=== WHAT THE TASK ASKS ===
Once you have located the line containing "black star: 3 -> 2" in the material below, return it exactly along with each line after it through the line containing "green spinning top: 3 -> 2".

=== RECORD EXTRACTS ===

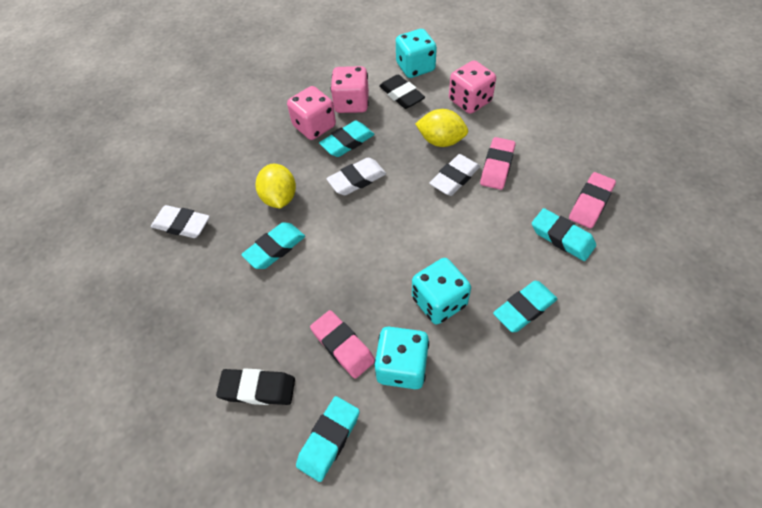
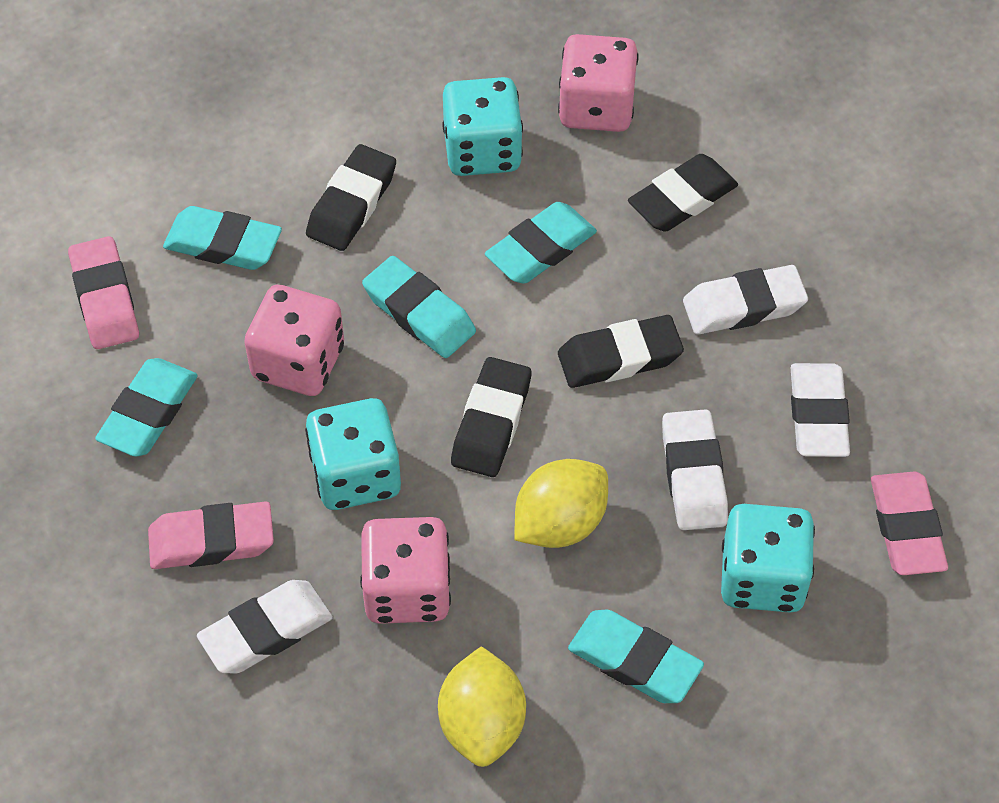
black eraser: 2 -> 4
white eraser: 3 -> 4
---
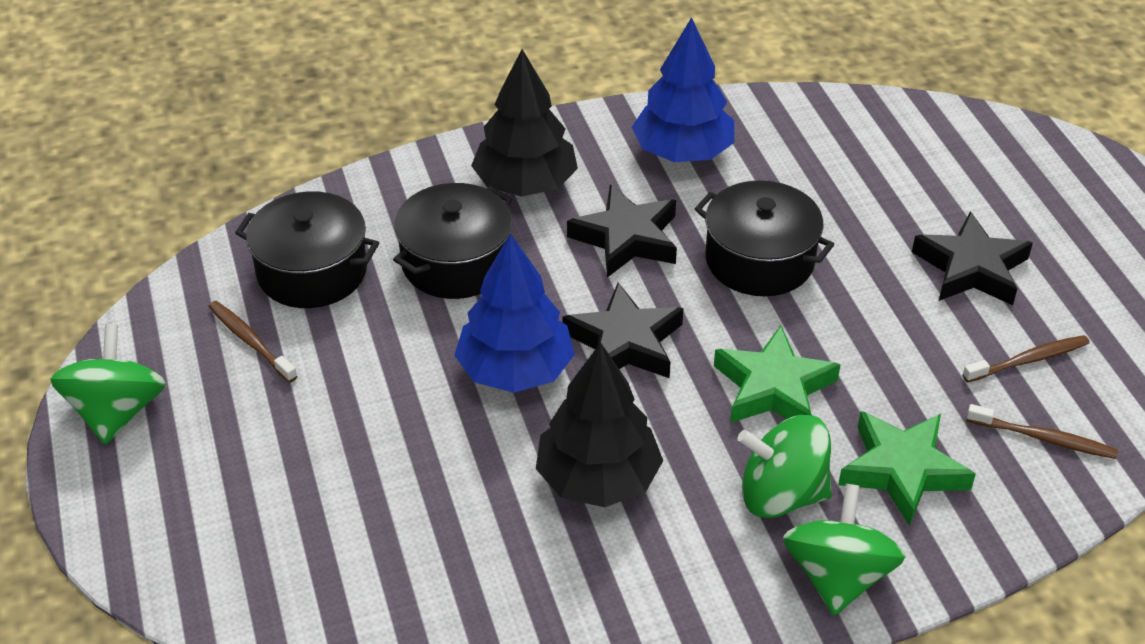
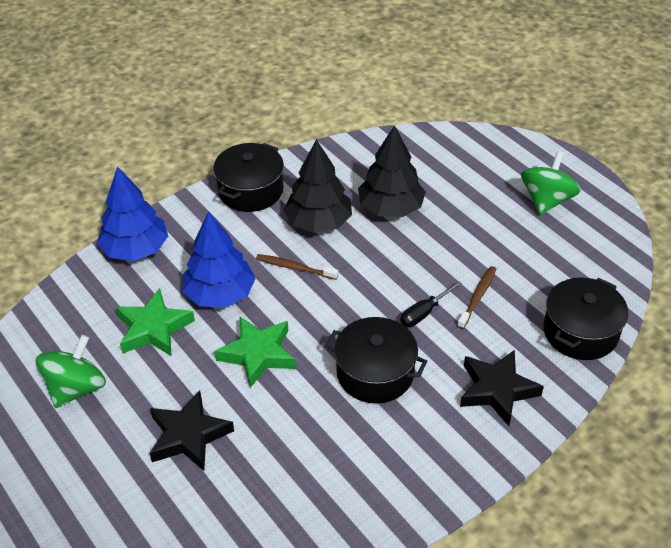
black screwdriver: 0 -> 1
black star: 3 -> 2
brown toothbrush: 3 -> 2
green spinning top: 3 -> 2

=== WRITTEN ANSWER ===
black star: 3 -> 2
brown toothbrush: 3 -> 2
green spinning top: 3 -> 2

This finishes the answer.